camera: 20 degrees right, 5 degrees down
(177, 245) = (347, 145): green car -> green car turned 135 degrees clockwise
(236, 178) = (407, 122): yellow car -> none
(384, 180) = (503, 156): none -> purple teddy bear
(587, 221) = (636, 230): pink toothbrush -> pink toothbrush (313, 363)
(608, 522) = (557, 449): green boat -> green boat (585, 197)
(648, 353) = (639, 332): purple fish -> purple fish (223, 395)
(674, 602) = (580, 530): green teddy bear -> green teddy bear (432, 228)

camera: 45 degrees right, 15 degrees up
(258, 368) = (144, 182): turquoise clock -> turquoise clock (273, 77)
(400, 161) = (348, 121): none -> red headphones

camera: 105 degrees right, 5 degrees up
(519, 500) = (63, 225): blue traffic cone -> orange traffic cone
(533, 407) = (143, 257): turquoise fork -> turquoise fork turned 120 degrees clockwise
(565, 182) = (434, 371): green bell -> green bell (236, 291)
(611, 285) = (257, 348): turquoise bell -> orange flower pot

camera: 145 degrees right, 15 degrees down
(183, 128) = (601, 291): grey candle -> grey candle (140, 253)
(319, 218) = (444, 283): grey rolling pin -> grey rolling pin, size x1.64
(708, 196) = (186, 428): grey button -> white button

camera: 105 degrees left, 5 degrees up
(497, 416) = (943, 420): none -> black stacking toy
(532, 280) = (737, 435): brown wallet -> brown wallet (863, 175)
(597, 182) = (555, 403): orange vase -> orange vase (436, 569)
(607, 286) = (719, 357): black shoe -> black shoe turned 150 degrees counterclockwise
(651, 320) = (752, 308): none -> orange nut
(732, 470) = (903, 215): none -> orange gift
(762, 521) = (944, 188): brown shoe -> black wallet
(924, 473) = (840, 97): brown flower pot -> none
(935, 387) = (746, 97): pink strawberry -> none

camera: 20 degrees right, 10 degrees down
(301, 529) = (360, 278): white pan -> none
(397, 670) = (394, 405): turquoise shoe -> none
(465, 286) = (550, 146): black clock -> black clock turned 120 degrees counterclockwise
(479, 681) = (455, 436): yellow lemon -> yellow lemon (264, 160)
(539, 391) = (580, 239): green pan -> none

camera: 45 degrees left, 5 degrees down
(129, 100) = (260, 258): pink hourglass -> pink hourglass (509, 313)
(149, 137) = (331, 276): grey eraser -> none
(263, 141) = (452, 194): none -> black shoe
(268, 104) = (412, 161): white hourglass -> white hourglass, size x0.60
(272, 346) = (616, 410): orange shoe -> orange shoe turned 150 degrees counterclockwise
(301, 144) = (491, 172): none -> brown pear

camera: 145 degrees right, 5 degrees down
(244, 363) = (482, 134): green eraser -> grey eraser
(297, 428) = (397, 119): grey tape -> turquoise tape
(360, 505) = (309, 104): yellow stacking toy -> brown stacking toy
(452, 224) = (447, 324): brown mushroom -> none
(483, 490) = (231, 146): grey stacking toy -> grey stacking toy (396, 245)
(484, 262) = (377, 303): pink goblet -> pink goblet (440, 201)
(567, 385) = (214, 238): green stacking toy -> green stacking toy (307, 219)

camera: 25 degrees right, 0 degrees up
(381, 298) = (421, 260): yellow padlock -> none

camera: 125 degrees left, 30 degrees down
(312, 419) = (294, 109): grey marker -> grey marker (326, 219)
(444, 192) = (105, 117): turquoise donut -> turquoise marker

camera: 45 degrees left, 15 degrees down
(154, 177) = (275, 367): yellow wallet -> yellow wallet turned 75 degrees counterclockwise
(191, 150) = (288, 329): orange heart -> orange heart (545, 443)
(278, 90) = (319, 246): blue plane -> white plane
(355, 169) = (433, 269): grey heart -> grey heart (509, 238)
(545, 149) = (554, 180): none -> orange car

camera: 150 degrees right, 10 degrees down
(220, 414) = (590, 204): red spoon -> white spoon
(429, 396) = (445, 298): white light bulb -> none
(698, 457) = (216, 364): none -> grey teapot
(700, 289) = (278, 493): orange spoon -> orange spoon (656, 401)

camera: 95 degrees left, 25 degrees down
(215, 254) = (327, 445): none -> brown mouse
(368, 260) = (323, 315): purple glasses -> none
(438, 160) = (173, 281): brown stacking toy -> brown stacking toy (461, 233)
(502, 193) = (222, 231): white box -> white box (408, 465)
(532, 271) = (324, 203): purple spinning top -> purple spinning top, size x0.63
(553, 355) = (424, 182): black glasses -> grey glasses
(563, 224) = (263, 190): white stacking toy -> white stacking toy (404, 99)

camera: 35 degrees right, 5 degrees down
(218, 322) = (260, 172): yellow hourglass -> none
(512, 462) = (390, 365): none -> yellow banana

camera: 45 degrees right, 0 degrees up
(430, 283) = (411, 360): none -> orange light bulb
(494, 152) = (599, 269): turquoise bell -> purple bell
..............................
• Exercise goal: In the listing above, the lines from the one containing "camera: 145 degrees right, 15 degrees down" through the one containing "(479, 681) = (455, 436): yellow" must be set down exactly, with no other lines.

• Response to this exercise:
camera: 145 degrees right, 15 degrees down
(183, 128) = (601, 291): grey candle -> grey candle (140, 253)
(319, 218) = (444, 283): grey rolling pin -> grey rolling pin, size x1.64
(708, 196) = (186, 428): grey button -> white button

camera: 105 degrees left, 5 degrees up
(497, 416) = (943, 420): none -> black stacking toy
(532, 280) = (737, 435): brown wallet -> brown wallet (863, 175)
(597, 182) = (555, 403): orange vase -> orange vase (436, 569)
(607, 286) = (719, 357): black shoe -> black shoe turned 150 degrees counterclockwise
(651, 320) = (752, 308): none -> orange nut
(732, 470) = (903, 215): none -> orange gift
(762, 521) = (944, 188): brown shoe -> black wallet
(924, 473) = (840, 97): brown flower pot -> none
(935, 387) = (746, 97): pink strawberry -> none

camera: 20 degrees right, 10 degrees down
(301, 529) = (360, 278): white pan -> none
(397, 670) = (394, 405): turquoise shoe -> none
(465, 286) = (550, 146): black clock -> black clock turned 120 degrees counterclockwise
(479, 681) = (455, 436): yellow lemon -> yellow lemon (264, 160)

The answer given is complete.